_Description of the task:_
Copy each of the entries below faithfully, setting aside any pictures.

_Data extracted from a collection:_
Content starts
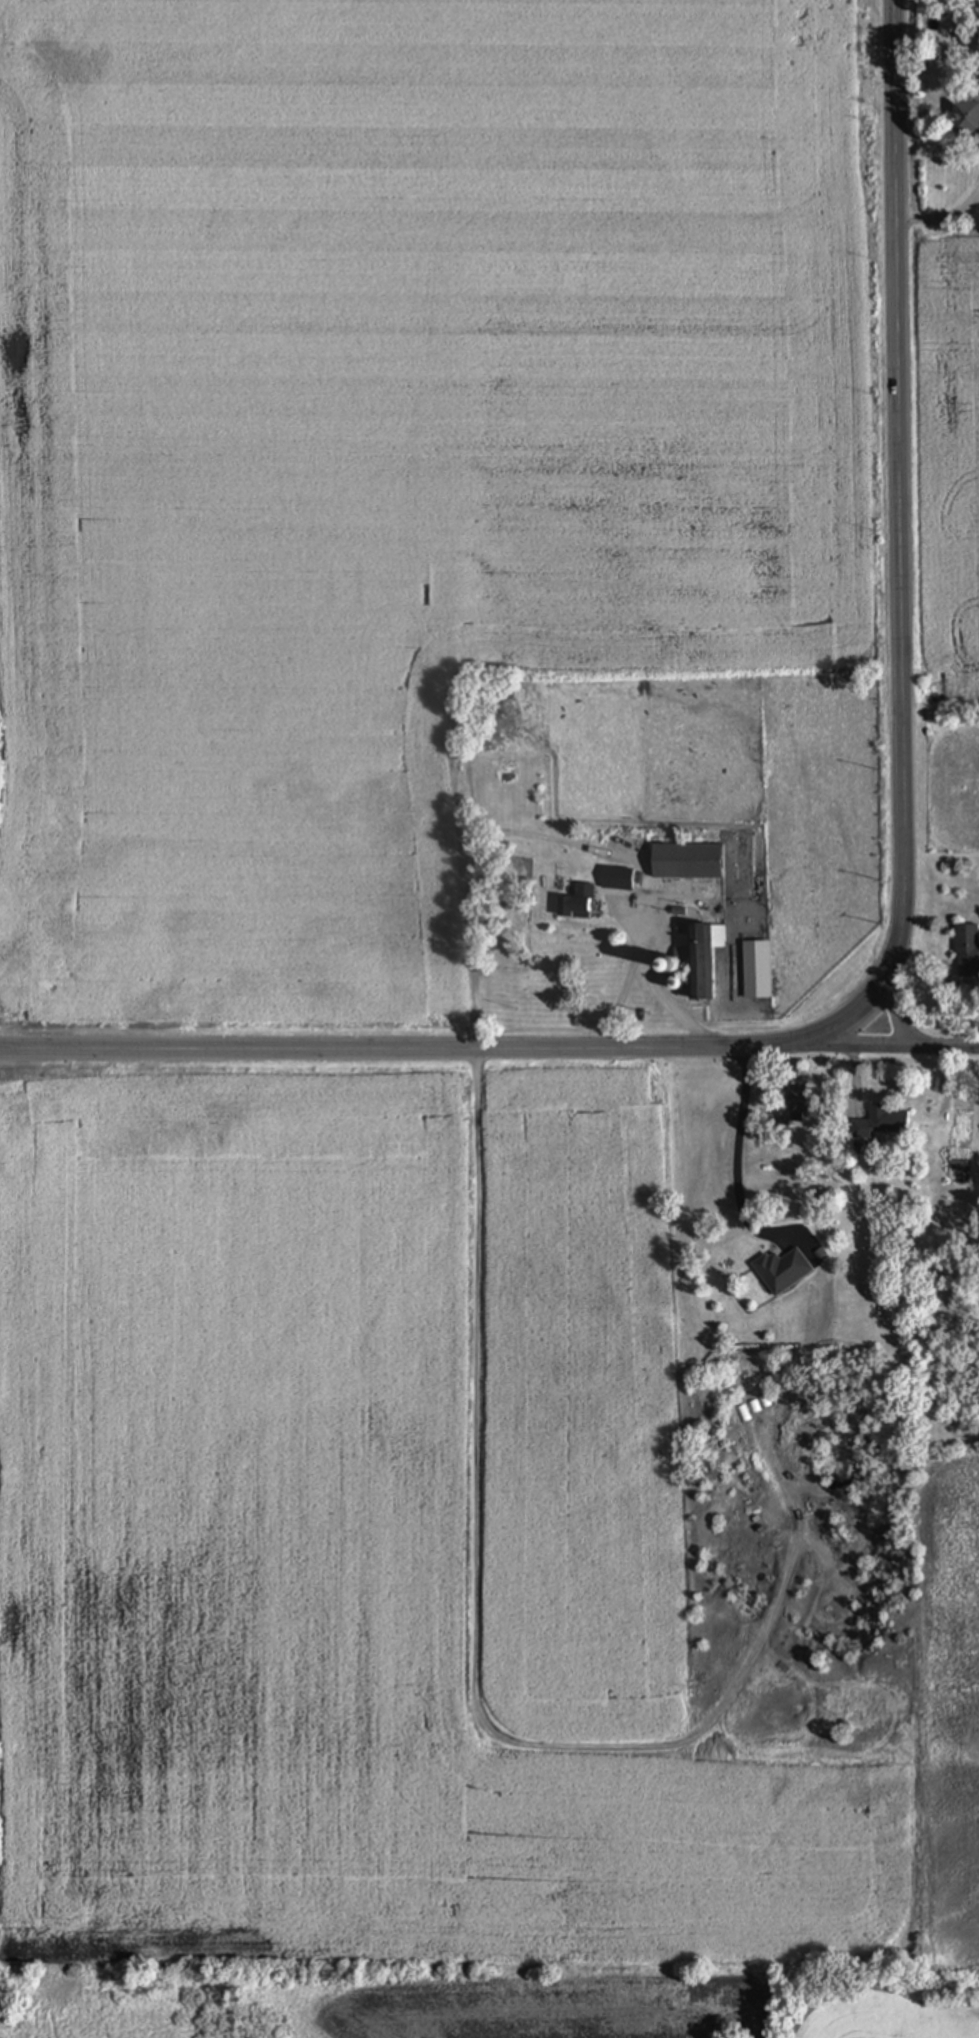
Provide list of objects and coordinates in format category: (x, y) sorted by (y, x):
building: (967, 119)
road: (938, 136)
road: (945, 217)
building: (689, 862)
building: (618, 879)
building: (578, 904)
road: (900, 946)
building: (968, 952)
building: (704, 960)
building: (757, 964)
road: (654, 986)
road: (621, 1000)
road: (861, 1050)
building: (799, 1104)
building: (883, 1124)
road: (737, 1162)
building: (782, 1272)

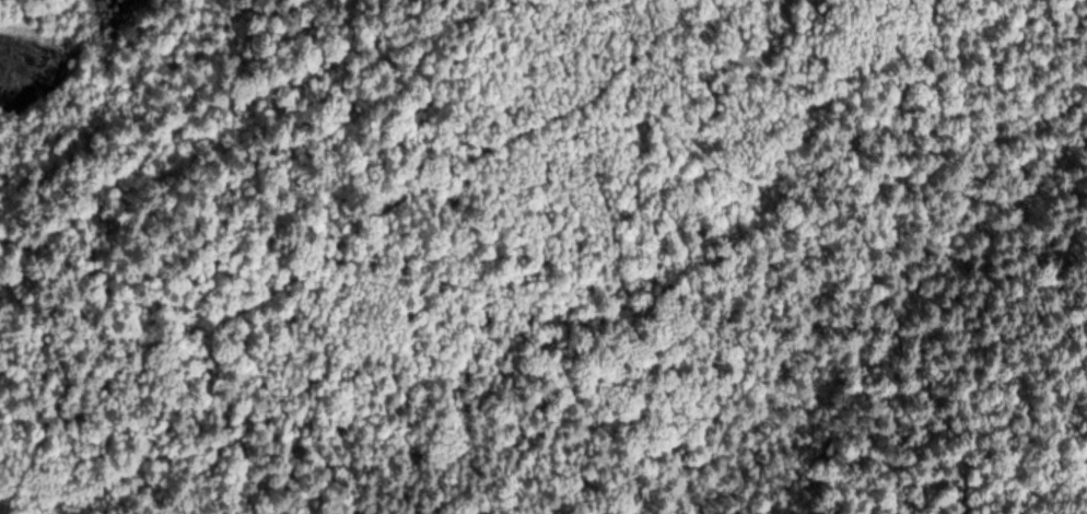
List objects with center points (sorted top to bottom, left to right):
road: (112, 178)
road: (807, 210)
road: (371, 215)
road: (25, 466)
road: (3, 495)
road: (18, 506)

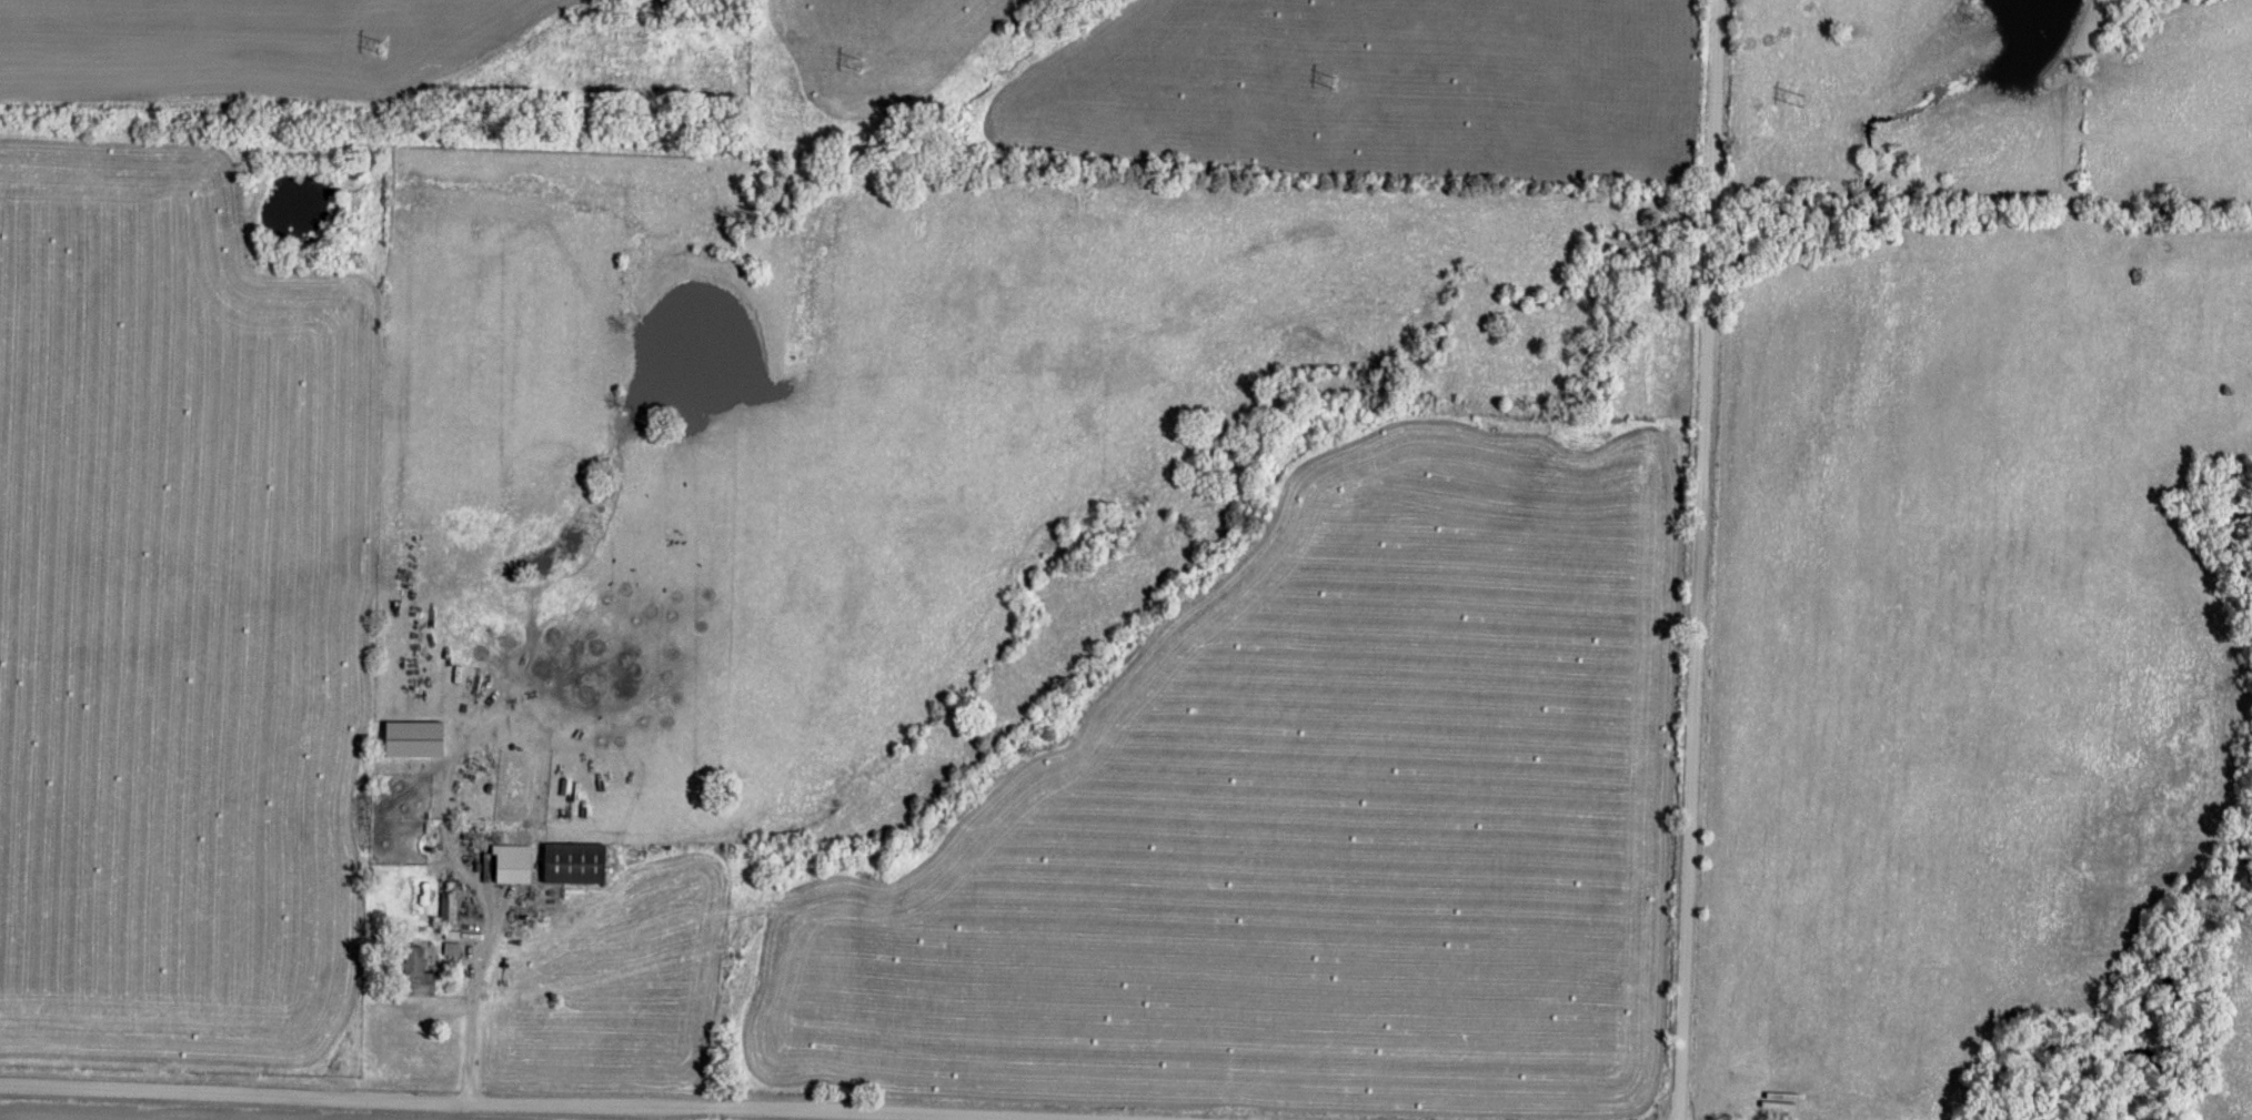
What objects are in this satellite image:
Content ends
_Written answer:_
Provide list of objects and coordinates in format category: (x, y) sorted by (y, x):
building: (967, 119)
road: (938, 136)
road: (945, 217)
building: (689, 862)
building: (618, 879)
building: (578, 904)
road: (900, 946)
building: (968, 952)
building: (704, 960)
building: (757, 964)
road: (654, 986)
road: (621, 1000)
road: (861, 1050)
building: (799, 1104)
building: (883, 1124)
road: (737, 1162)
building: (782, 1272)

List objects with center points (sorted top to bottom, left to right):
road: (112, 178)
road: (807, 210)
road: (371, 215)
road: (25, 466)
road: (3, 495)
road: (18, 506)

What objects are in this satellite image:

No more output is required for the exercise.